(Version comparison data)
——

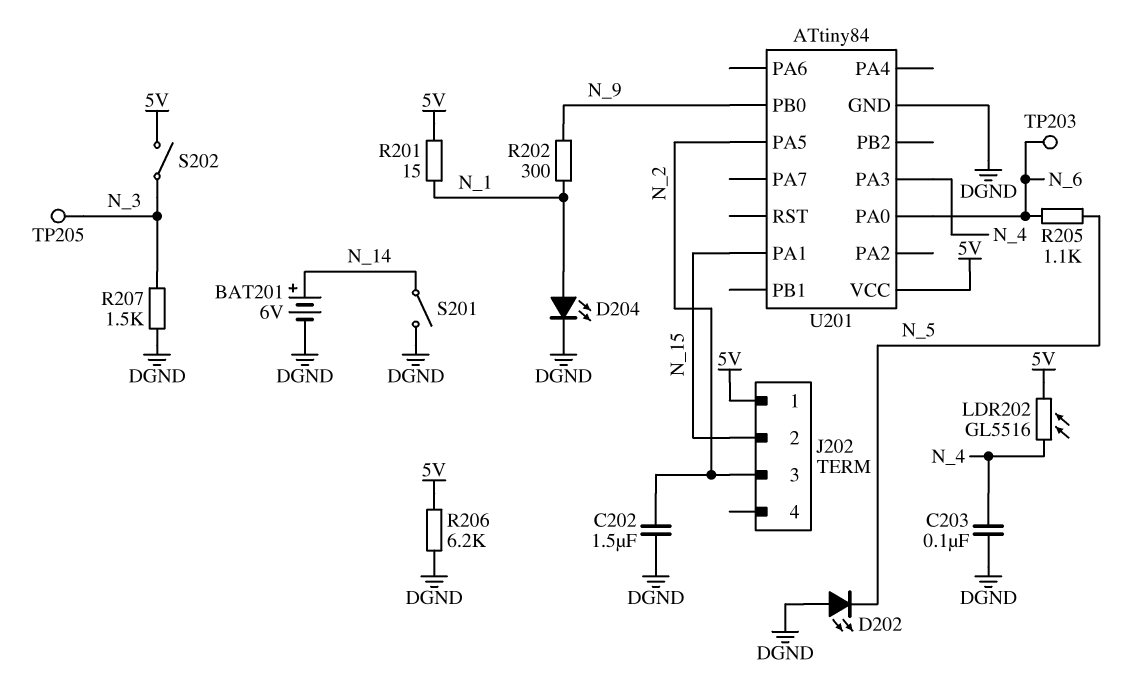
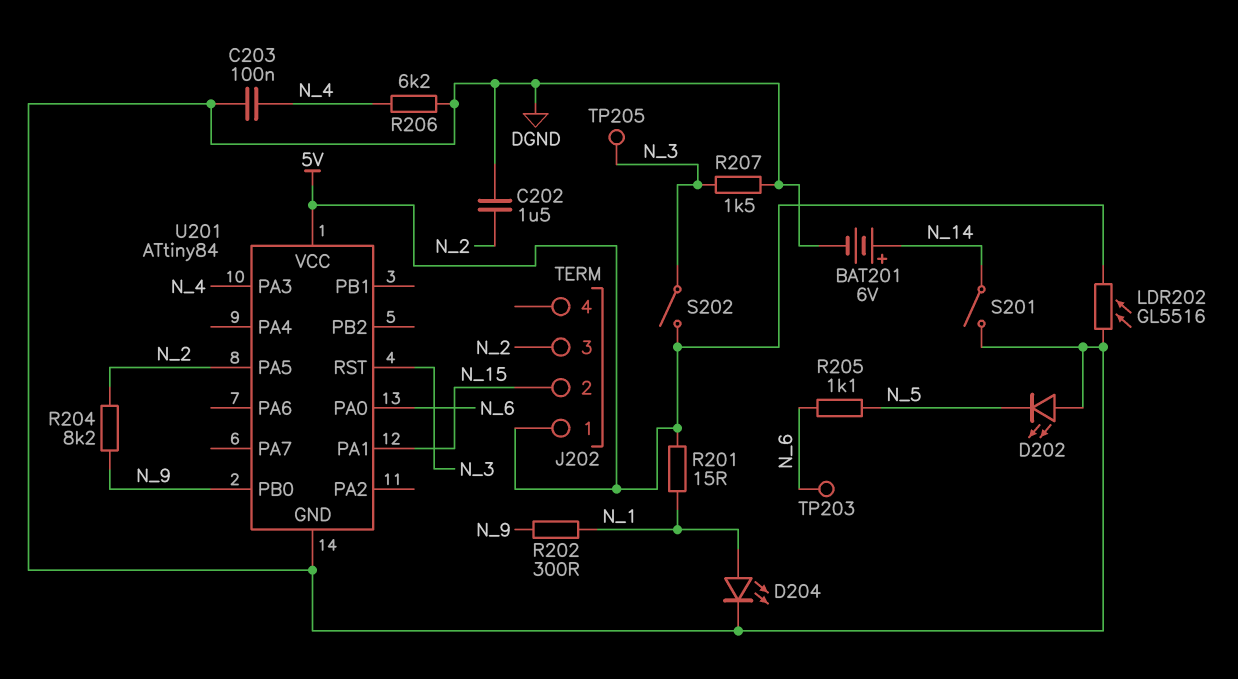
LDR202: GL5516 (5V, N_4) -> GL5516 (5V, DGND)
R204: none -> 8.2k (N_2, N_9)
R206: 6.2k (5V, DGND) -> 6.2k (DGND, N_4)
U201 pin RST: none -> N_3

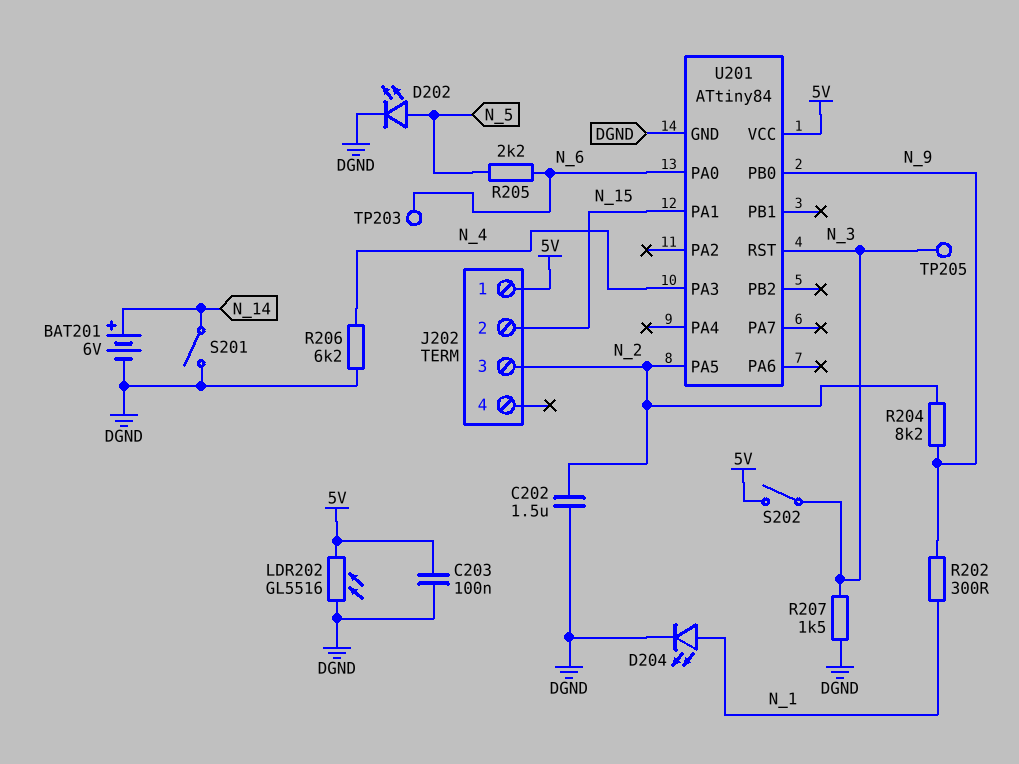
C203: 100nF (DGND, N_4) -> 100nF (5V, DGND)
D202: LED (A DGND, K N_5) -> LED (A N_5, K DGND)
R201: 15 (5V, N_1) -> none
R205: 1.1k (N_5, N_6) -> 2.2k (N_5, N_6)

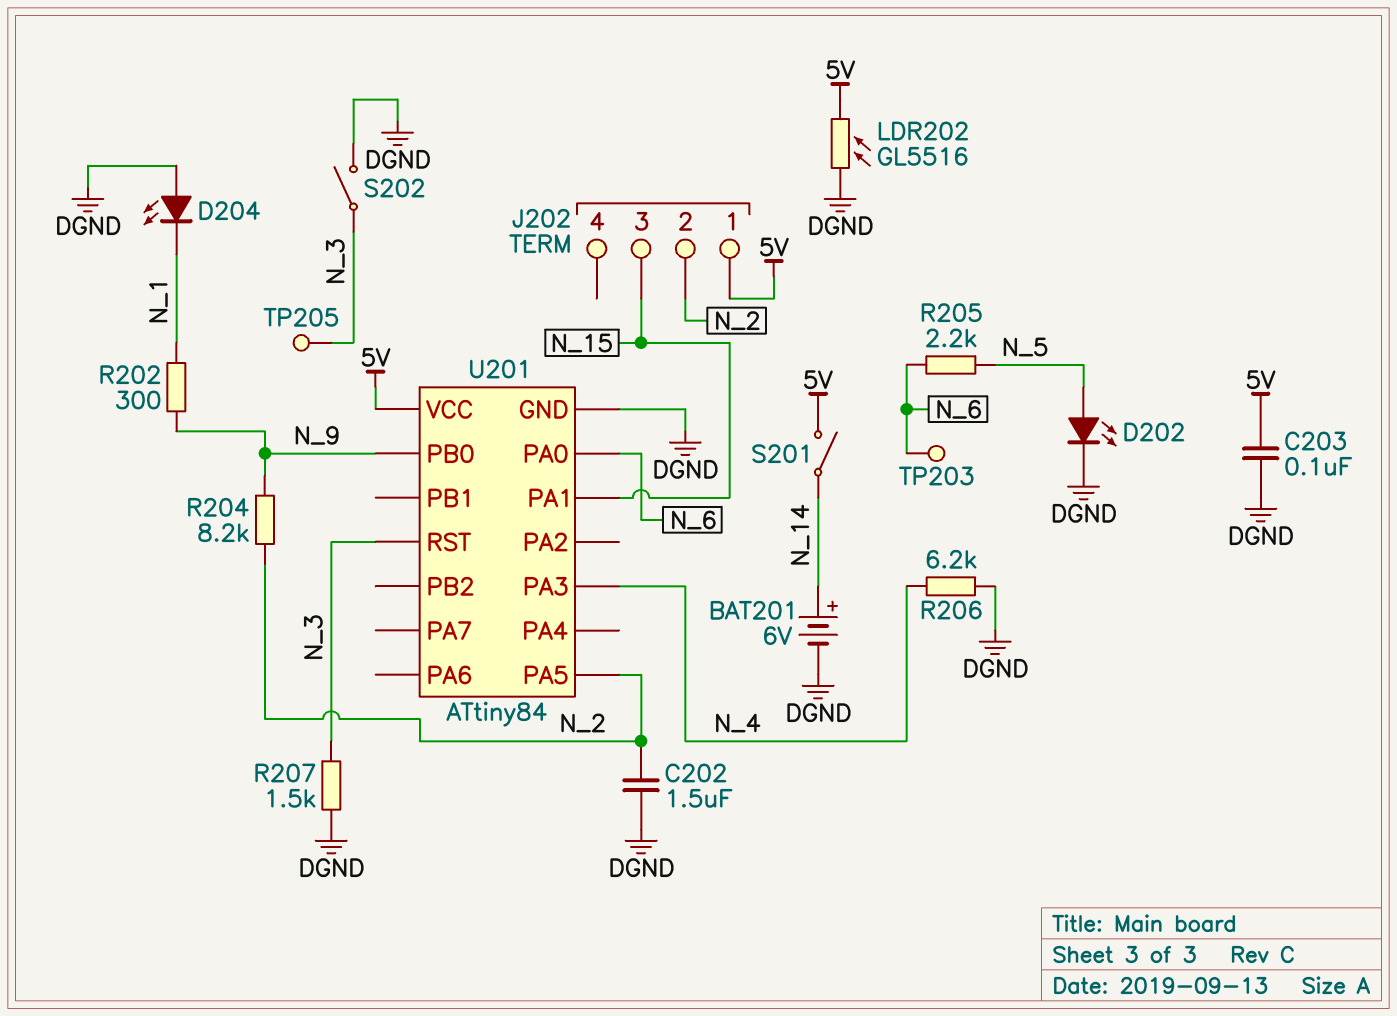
D204: LED (A N_1, K DGND) -> LED (A DGND, K N_1)
J202 pin 2: N_15 -> N_2
J202 pin 3: N_2 -> N_15
S201: switch (DGND, N_14) -> switch (5V, N_14)
S202: switch (5V, N_3) -> switch (DGND, N_3)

——

▶ Problem description
Please copy the lines exactly, beginning at the one containing "R201: 15 (5V, N_1) -> none" and ending at the last line of the records above, both included, with the pictures left out.

▶ Answer below
R201: 15 (5V, N_1) -> none
R205: 1.1k (N_5, N_6) -> 2.2k (N_5, N_6)

D204: LED (A N_1, K DGND) -> LED (A DGND, K N_1)
J202 pin 2: N_15 -> N_2
J202 pin 3: N_2 -> N_15
S201: switch (DGND, N_14) -> switch (5V, N_14)
S202: switch (5V, N_3) -> switch (DGND, N_3)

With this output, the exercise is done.